- **Object transformation records**:
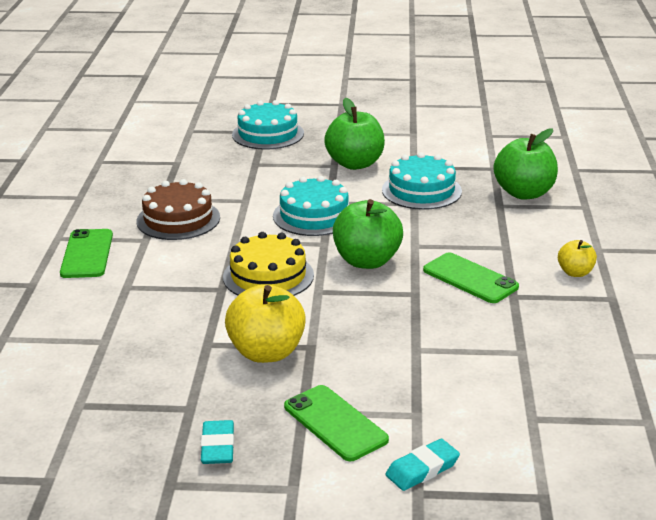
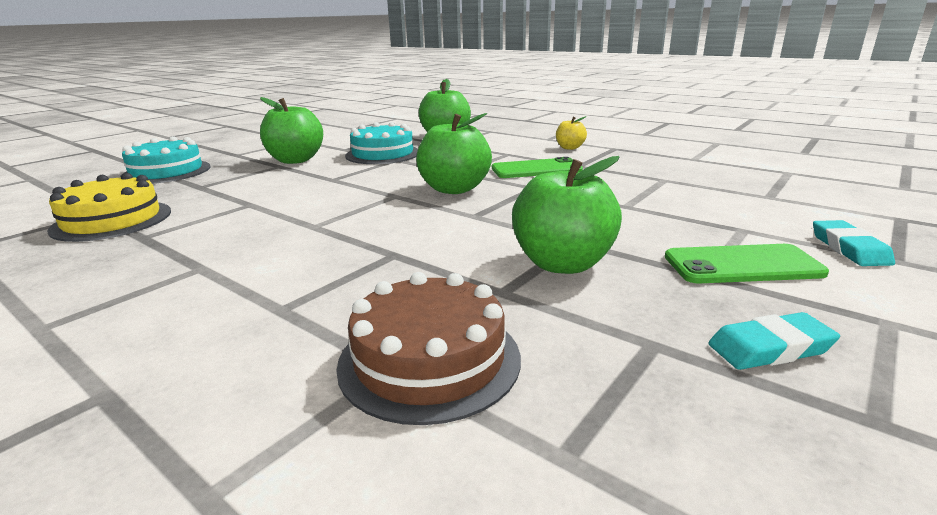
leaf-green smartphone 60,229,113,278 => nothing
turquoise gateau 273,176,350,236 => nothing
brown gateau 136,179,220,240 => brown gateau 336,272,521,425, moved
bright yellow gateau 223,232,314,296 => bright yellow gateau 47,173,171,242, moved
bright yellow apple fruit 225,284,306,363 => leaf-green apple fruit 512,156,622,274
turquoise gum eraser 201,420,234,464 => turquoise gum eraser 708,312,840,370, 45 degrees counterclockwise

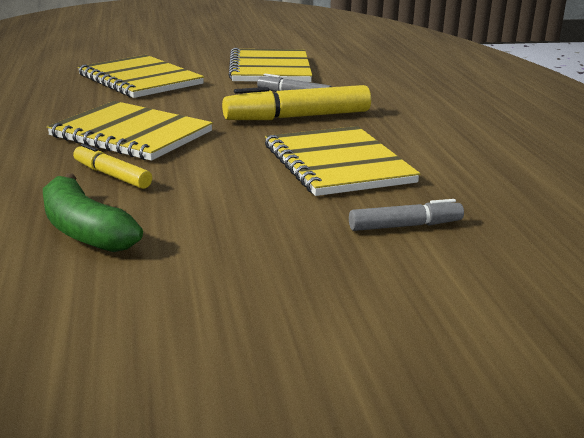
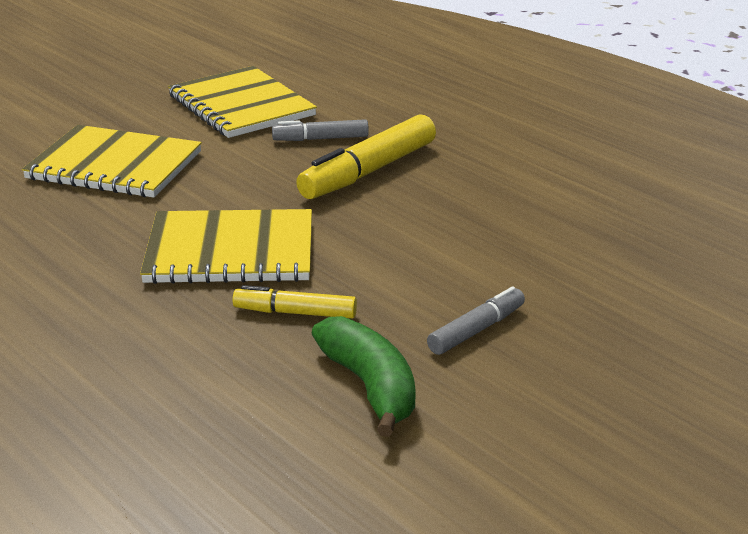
bright yellow exercise book 265,126,420,196 => nothing
gray marker 349,199,464,231 => gray marker 427,286,525,355, moved
leaf-green banana fruit 43,173,143,252 => leaf-green banana fruit 312,316,416,437, 135 degrees counterclockwise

- **ASSIGNED TASK**:
Where a line of the entries contains "fruit", report that line.

- **TASK ANSWER**:
bright yellow apple fruit 225,284,306,363 => leaf-green apple fruit 512,156,622,274
leaf-green banana fruit 43,173,143,252 => leaf-green banana fruit 312,316,416,437, 135 degrees counterclockwise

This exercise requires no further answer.